- Work to complete -
Copy out every line of the data exactly; do not include the images.

- Dataset section -
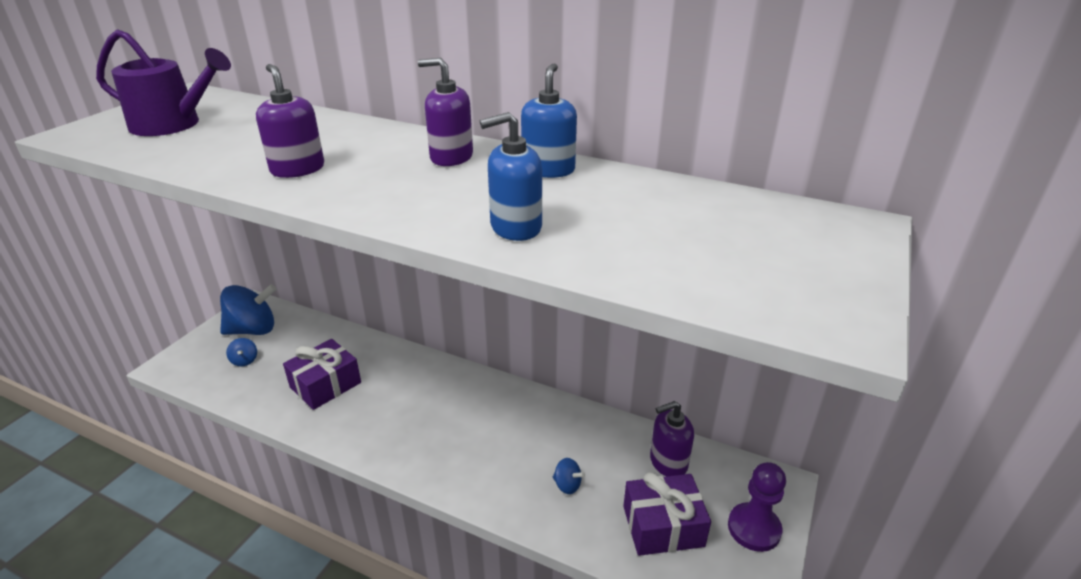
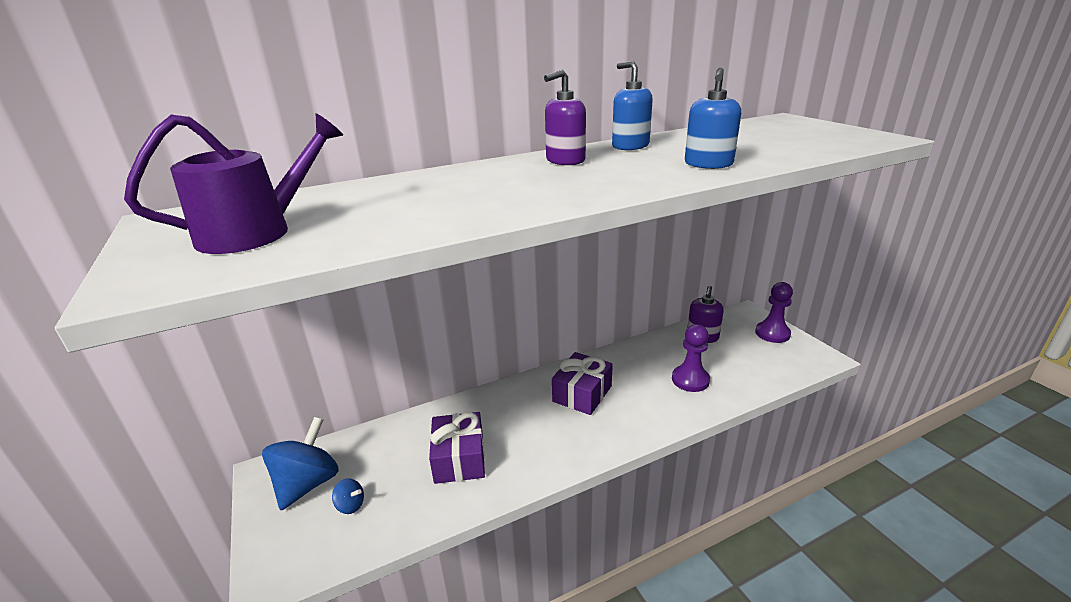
camera: 50 degrees left, 5 degrees down
(297, 169) = (499, 200): purple soap dispenser -> none
(567, 485) = (690, 380): blue spinning top -> purple pawn
(663, 526) = (750, 360): purple gift -> purple gift (582, 394)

- Solution to the exercise -
camera: 50 degrees left, 5 degrees down
(297, 169) = (499, 200): purple soap dispenser -> none
(567, 485) = (690, 380): blue spinning top -> purple pawn
(663, 526) = (750, 360): purple gift -> purple gift (582, 394)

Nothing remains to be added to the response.